[Data items]

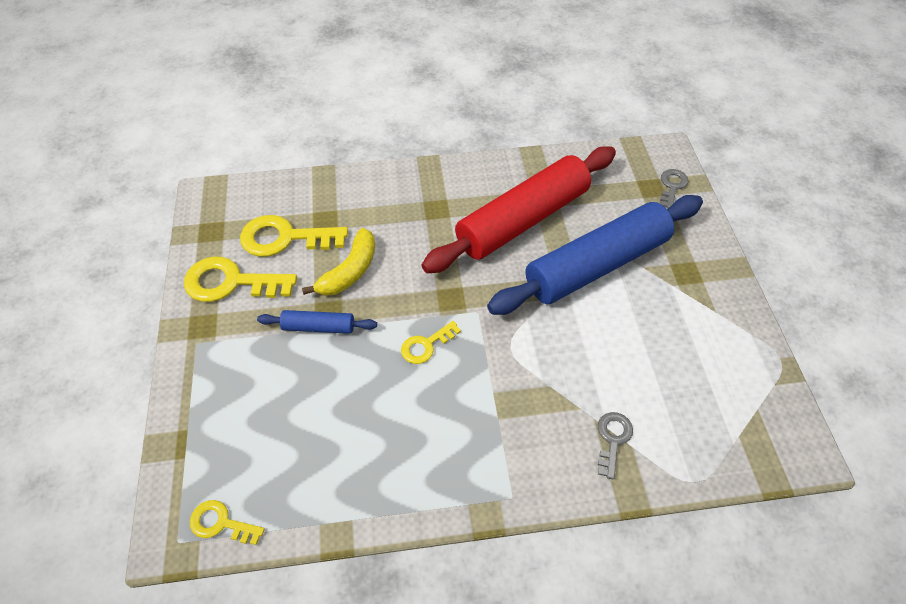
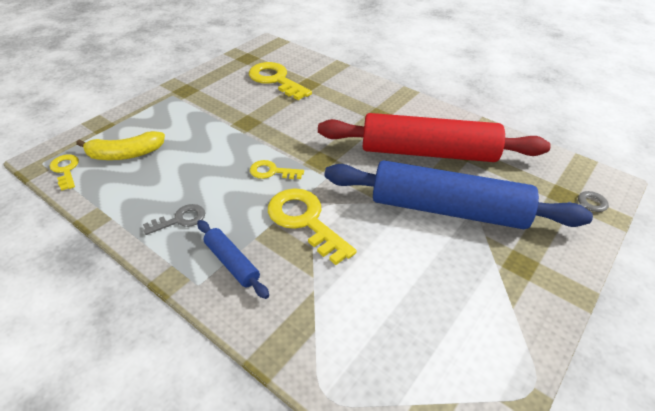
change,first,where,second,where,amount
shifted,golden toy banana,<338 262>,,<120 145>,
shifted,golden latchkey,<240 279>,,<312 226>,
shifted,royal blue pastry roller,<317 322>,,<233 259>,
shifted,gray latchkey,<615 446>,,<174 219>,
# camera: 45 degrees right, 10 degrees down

- _Assignment_:
Your task is to return the entries above exactly, with no pictures.

- _Solution_:
change,first,where,second,where,amount
shifted,golden toy banana,<338 262>,,<120 145>,
shifted,golden latchkey,<240 279>,,<312 226>,
shifted,royal blue pastry roller,<317 322>,,<233 259>,
shifted,gray latchkey,<615 446>,,<174 219>,
# camera: 45 degrees right, 10 degrees down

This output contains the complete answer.